Raw data —

· · · · · · ·

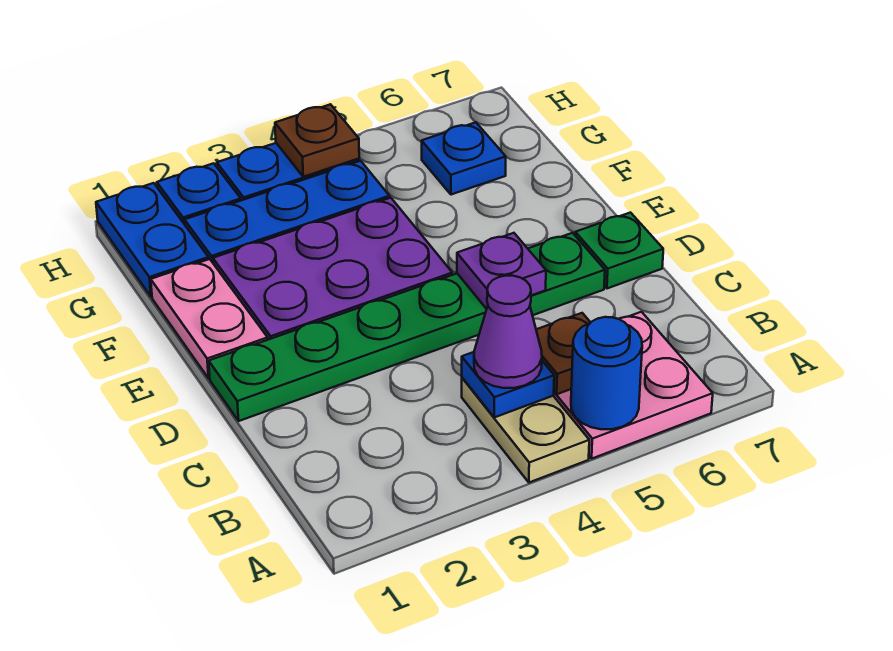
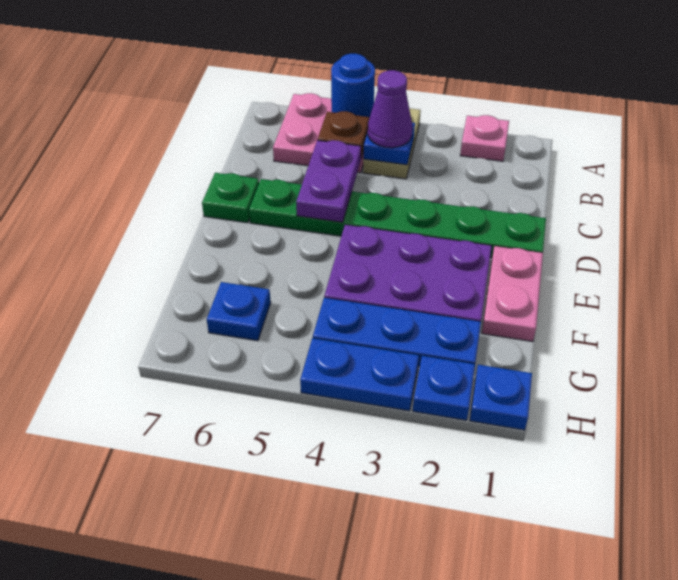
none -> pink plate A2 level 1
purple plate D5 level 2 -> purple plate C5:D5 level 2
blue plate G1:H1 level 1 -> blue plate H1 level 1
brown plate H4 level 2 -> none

· · · · · · ·

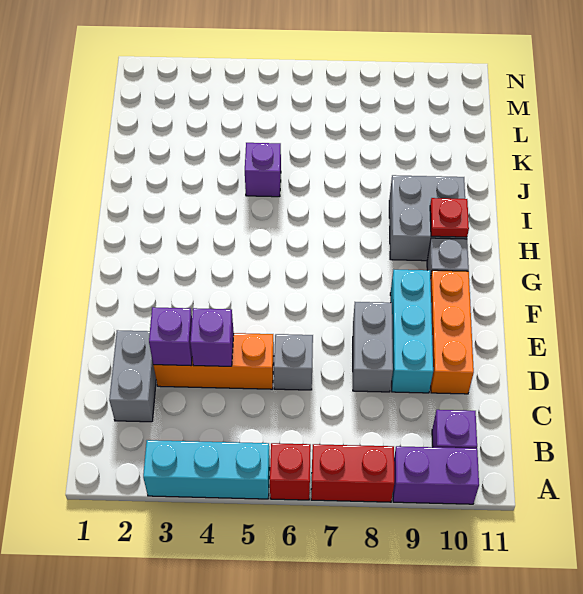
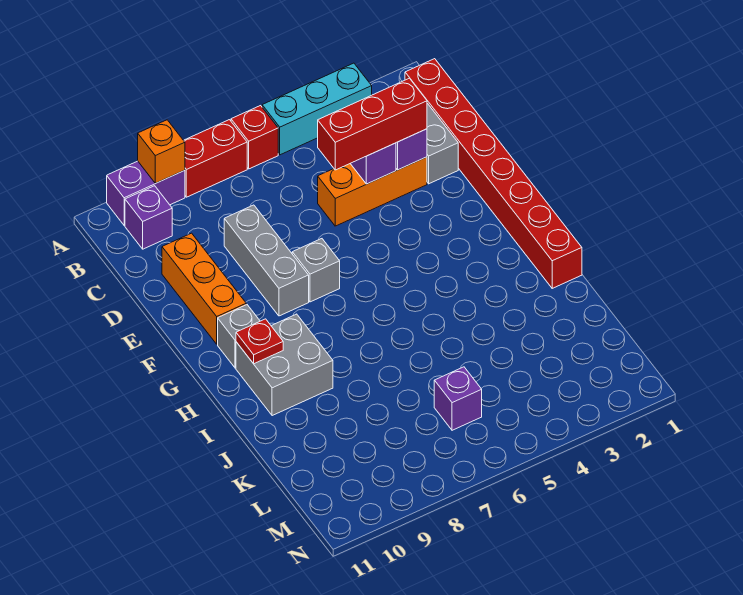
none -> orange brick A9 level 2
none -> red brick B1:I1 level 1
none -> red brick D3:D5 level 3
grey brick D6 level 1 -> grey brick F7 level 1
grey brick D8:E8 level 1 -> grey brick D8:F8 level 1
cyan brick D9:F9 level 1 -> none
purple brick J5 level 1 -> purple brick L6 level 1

· · · · · · ·

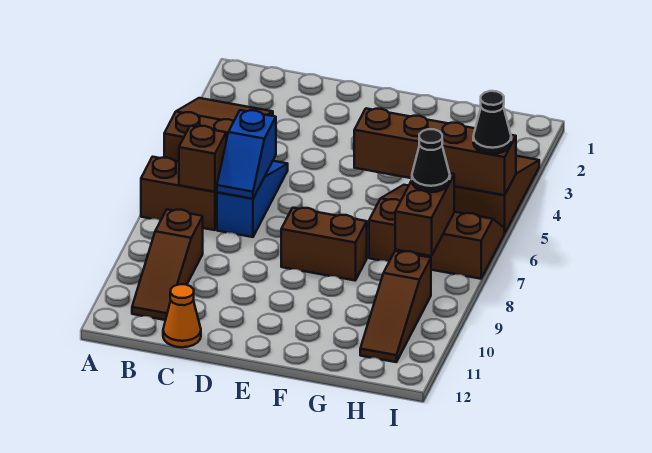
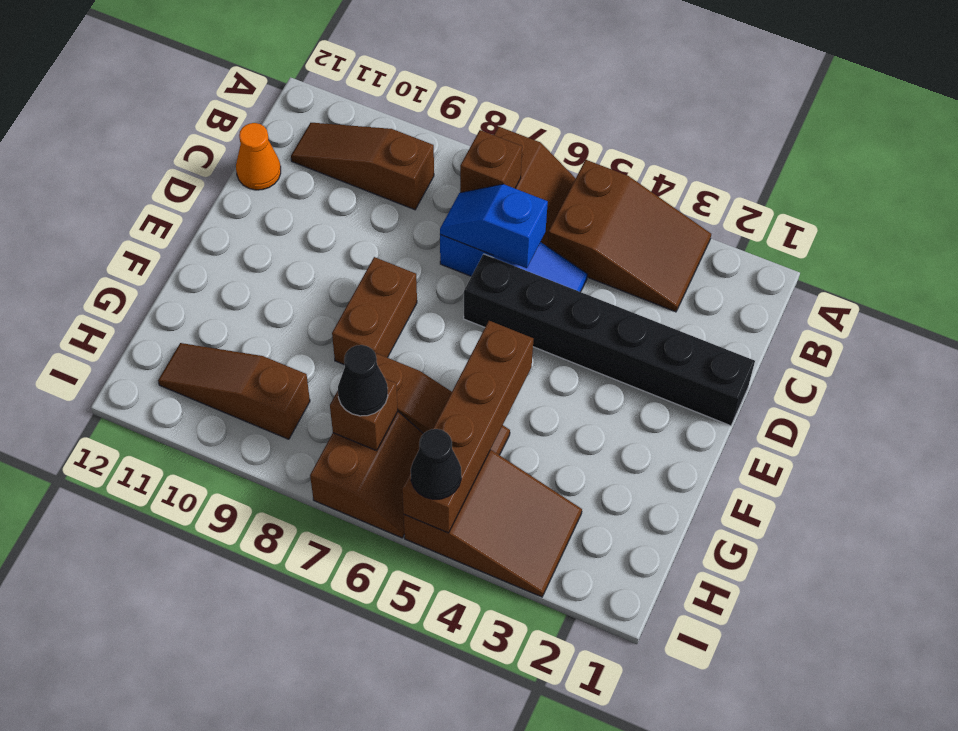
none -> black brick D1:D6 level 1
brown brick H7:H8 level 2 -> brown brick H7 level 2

· · · · · · ·

Required work —
The lines in the records above that include the word "brown" must be copied out.

Solution to the problem —
brown plate H4 level 2 -> none
brown brick H7:H8 level 2 -> brown brick H7 level 2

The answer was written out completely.